When the line containing "(263, 144) = (152, 458): red" is found in the data below, copy it and each line after it through the line containing "(570, 439) = (557, 182): red", exactly and with no others.
--------------------
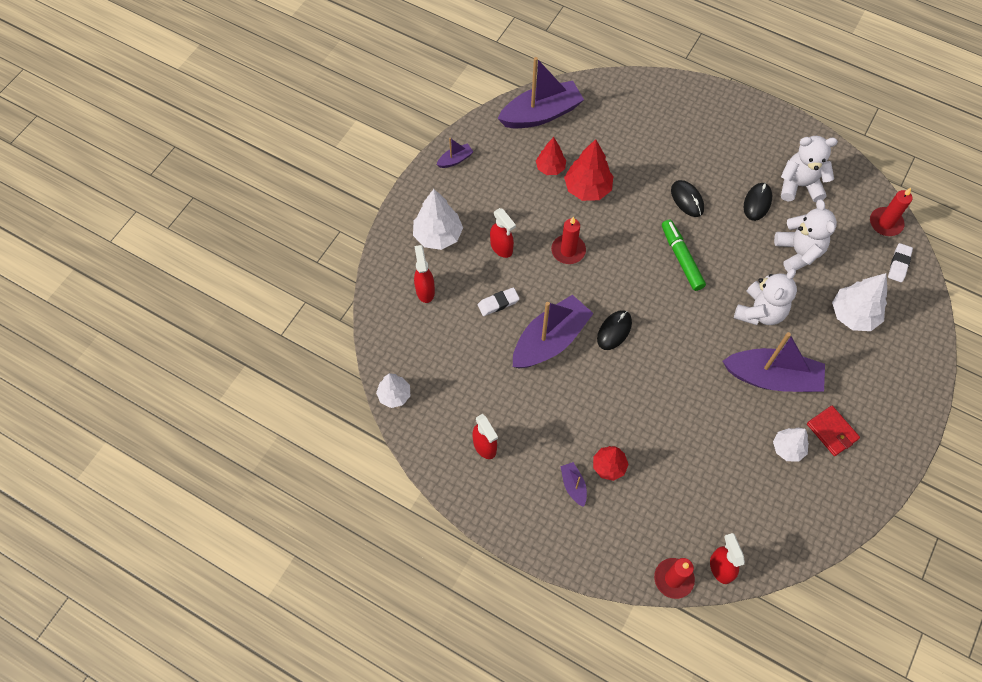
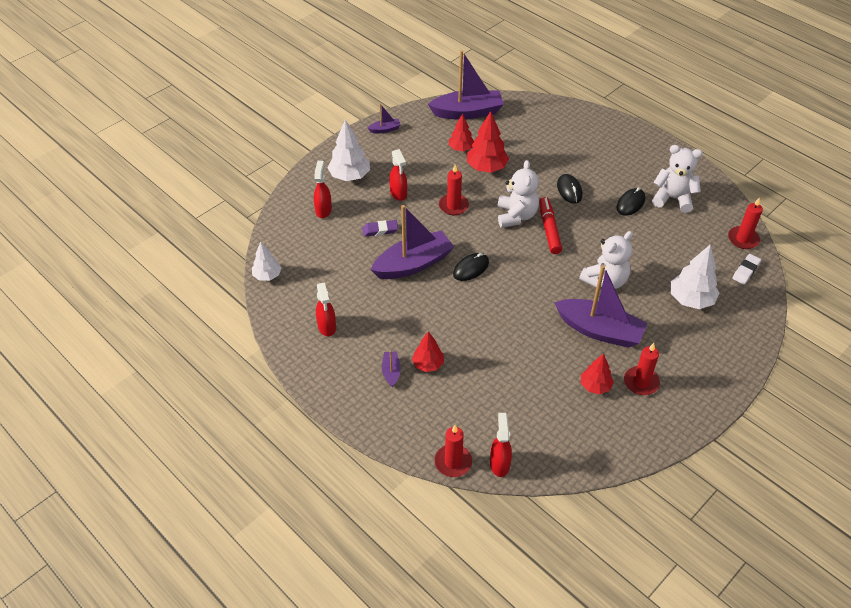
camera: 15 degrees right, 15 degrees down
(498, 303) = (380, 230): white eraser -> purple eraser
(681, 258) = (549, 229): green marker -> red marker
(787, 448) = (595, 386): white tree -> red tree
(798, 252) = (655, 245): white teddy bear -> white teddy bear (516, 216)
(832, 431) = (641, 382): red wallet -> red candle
--------------------
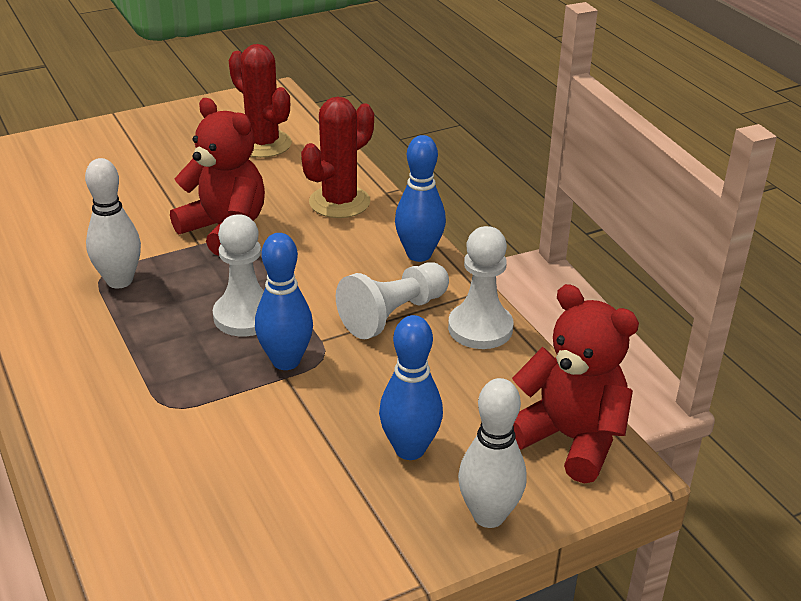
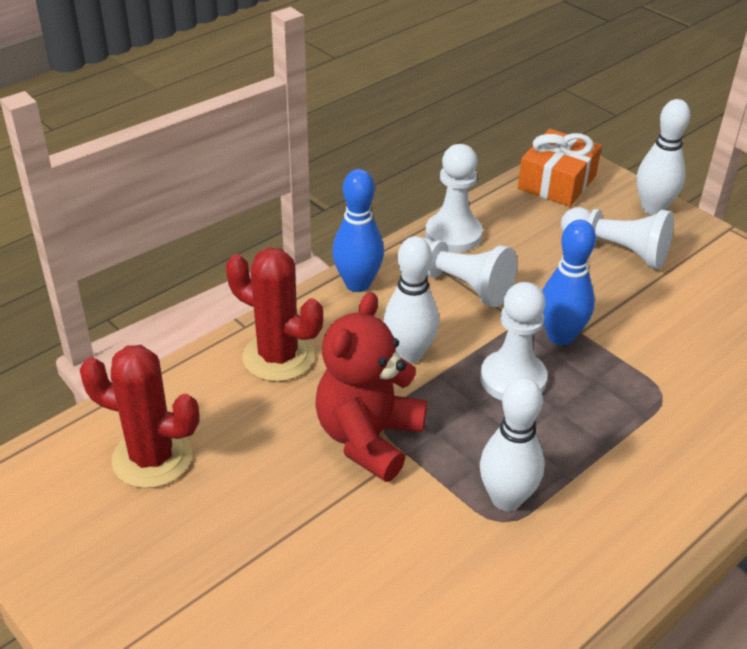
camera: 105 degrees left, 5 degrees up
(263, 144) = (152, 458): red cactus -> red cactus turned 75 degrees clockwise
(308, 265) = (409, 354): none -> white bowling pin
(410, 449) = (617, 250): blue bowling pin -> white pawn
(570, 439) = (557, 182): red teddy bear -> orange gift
--------------------
RESULT OF THIS EXERCISE
(263, 144) = (152, 458): red cactus -> red cactus turned 75 degrees clockwise
(308, 265) = (409, 354): none -> white bowling pin
(410, 449) = (617, 250): blue bowling pin -> white pawn
(570, 439) = (557, 182): red teddy bear -> orange gift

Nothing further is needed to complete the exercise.